◆ WORK REQUEST:
The line containing "R2: 1k (+9V, D0) -> 3.3k (+9V, D0)" marks the end; return exactly every line from the start of the records up to and including it, but no pictures.

——————

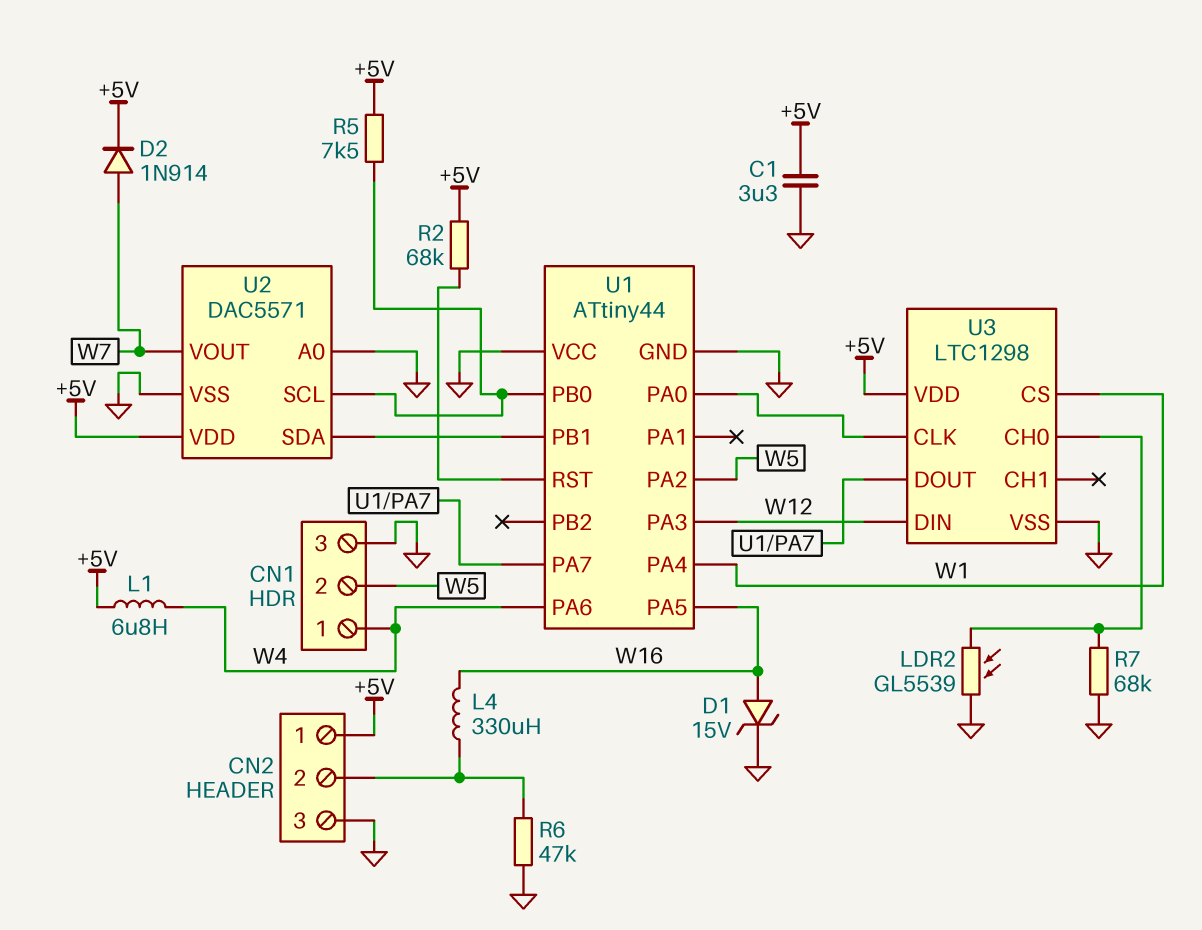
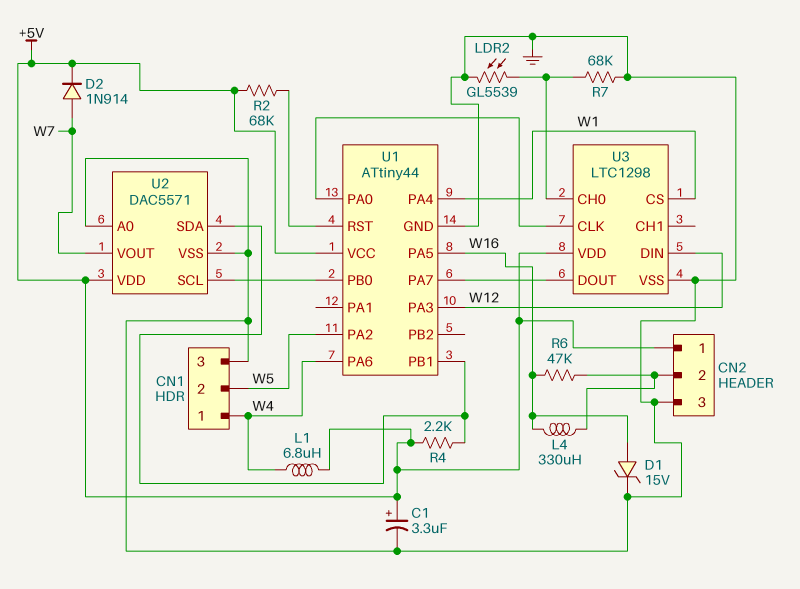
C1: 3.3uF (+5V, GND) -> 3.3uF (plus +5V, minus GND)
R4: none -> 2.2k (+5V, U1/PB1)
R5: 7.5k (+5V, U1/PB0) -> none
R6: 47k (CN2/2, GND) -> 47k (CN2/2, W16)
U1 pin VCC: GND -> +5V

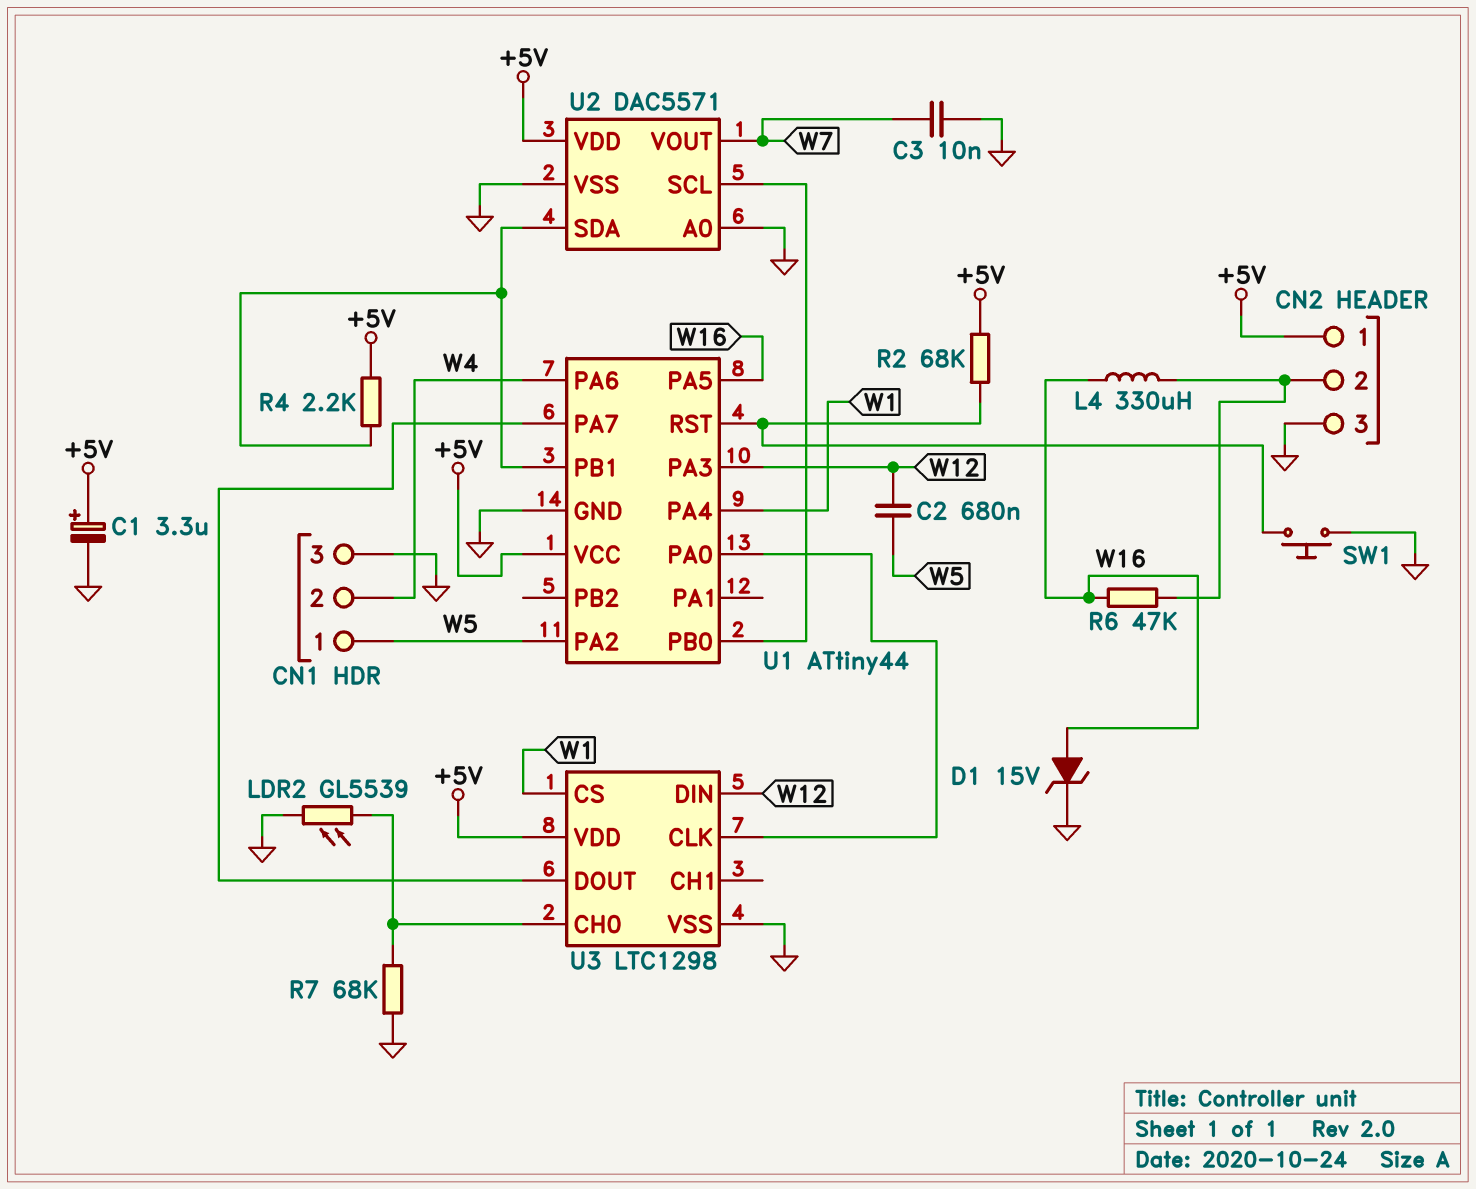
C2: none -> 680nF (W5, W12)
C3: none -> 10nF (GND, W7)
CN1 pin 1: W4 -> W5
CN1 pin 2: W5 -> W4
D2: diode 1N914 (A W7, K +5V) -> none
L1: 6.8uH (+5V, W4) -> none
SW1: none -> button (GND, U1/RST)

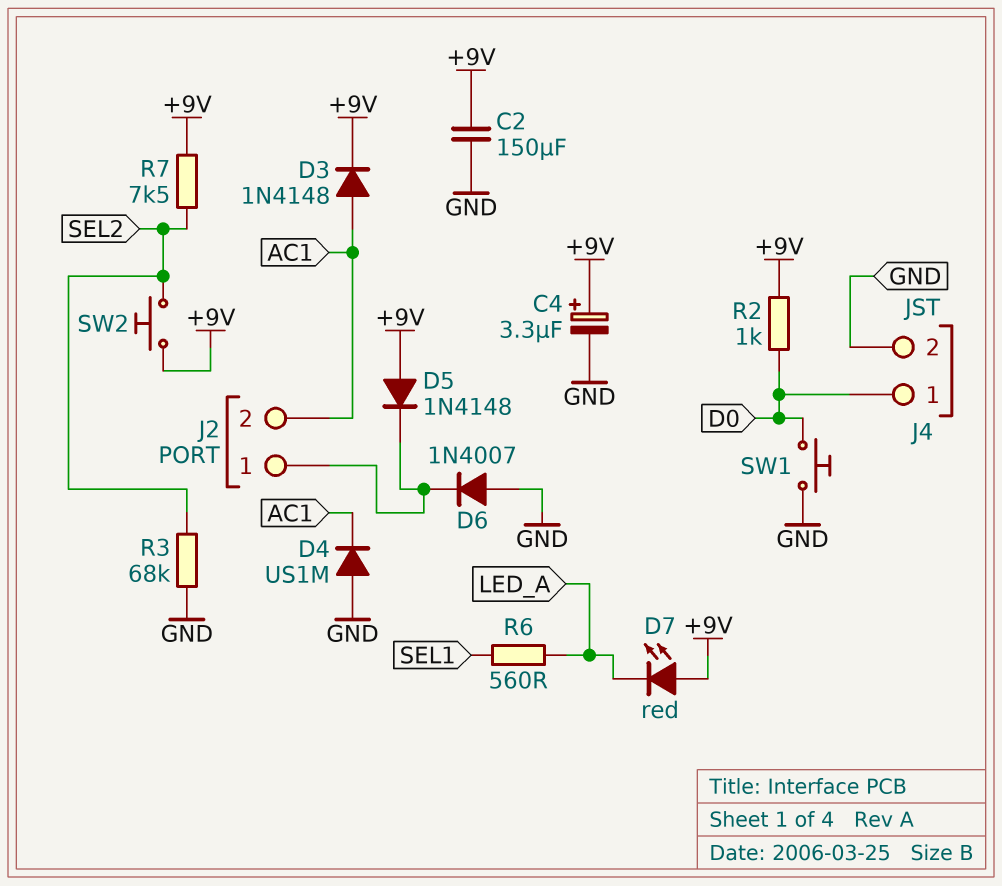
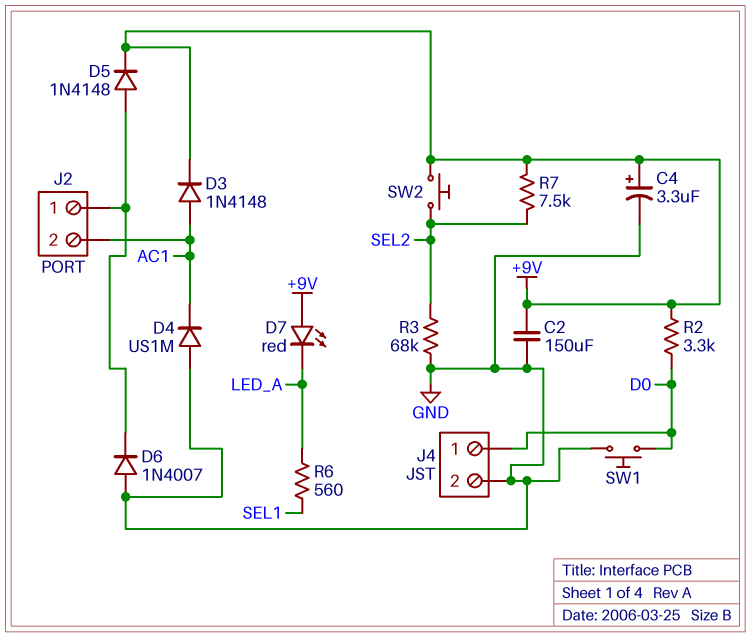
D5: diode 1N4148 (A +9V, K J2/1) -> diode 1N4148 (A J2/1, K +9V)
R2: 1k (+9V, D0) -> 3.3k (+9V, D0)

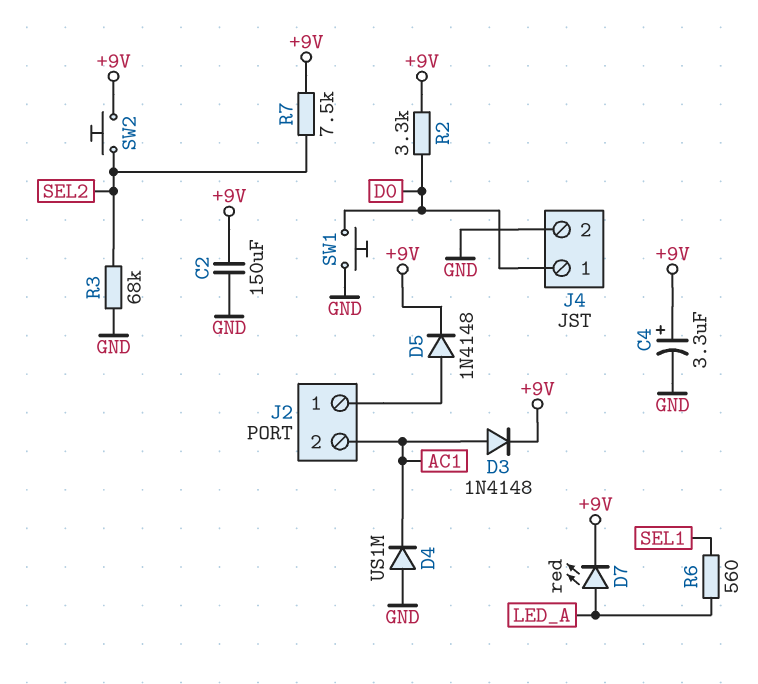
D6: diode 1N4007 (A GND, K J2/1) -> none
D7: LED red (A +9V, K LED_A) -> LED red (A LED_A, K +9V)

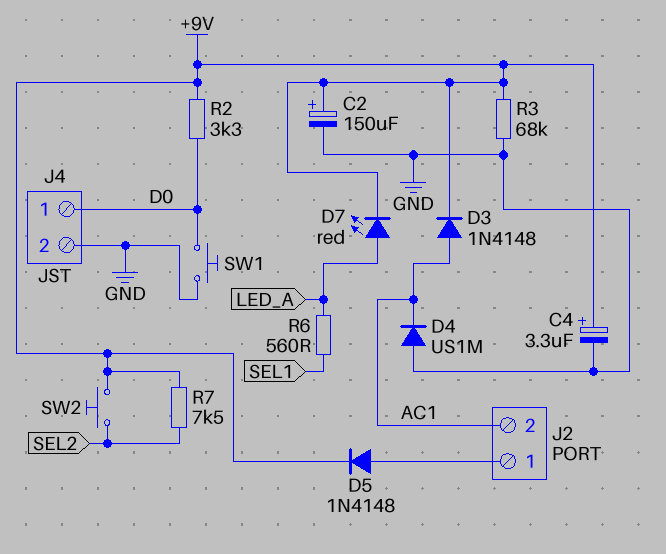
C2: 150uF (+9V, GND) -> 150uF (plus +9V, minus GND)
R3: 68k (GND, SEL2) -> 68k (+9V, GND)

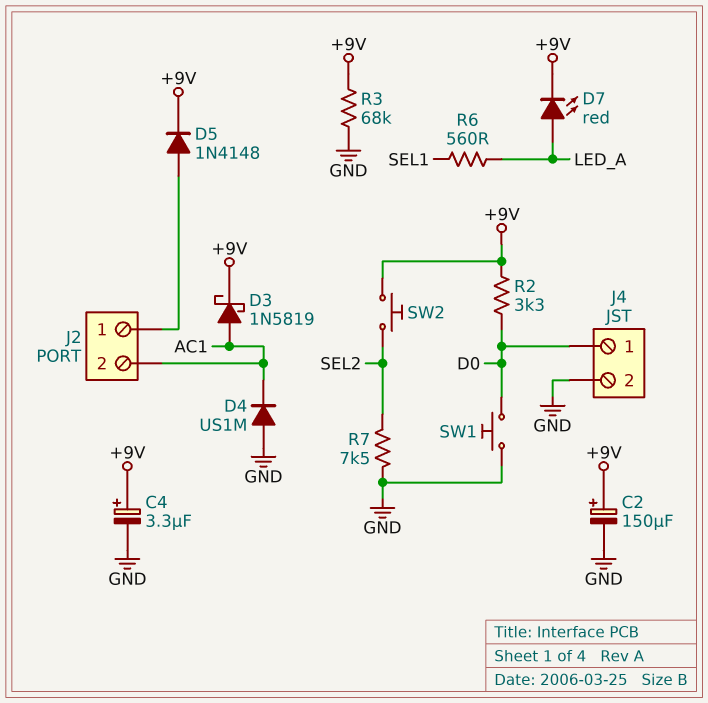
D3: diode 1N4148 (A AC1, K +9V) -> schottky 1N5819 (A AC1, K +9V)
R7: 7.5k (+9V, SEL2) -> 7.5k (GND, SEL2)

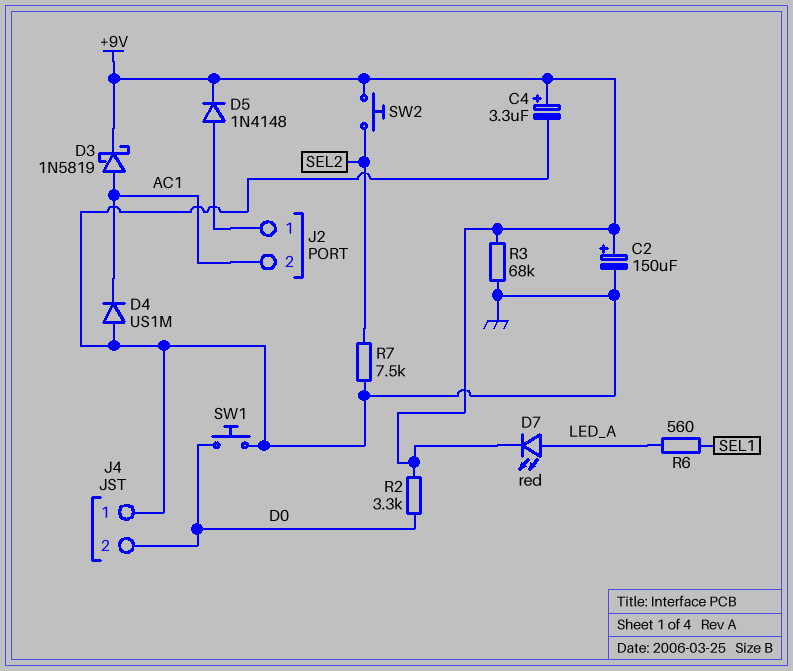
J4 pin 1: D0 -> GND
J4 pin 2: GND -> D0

——————

◆ EXPECTED ANSWER:
C1: 3.3uF (+5V, GND) -> 3.3uF (plus +5V, minus GND)
R4: none -> 2.2k (+5V, U1/PB1)
R5: 7.5k (+5V, U1/PB0) -> none
R6: 47k (CN2/2, GND) -> 47k (CN2/2, W16)
U1 pin VCC: GND -> +5V

C2: none -> 680nF (W5, W12)
C3: none -> 10nF (GND, W7)
CN1 pin 1: W4 -> W5
CN1 pin 2: W5 -> W4
D2: diode 1N914 (A W7, K +5V) -> none
L1: 6.8uH (+5V, W4) -> none
SW1: none -> button (GND, U1/RST)

D5: diode 1N4148 (A +9V, K J2/1) -> diode 1N4148 (A J2/1, K +9V)
R2: 1k (+9V, D0) -> 3.3k (+9V, D0)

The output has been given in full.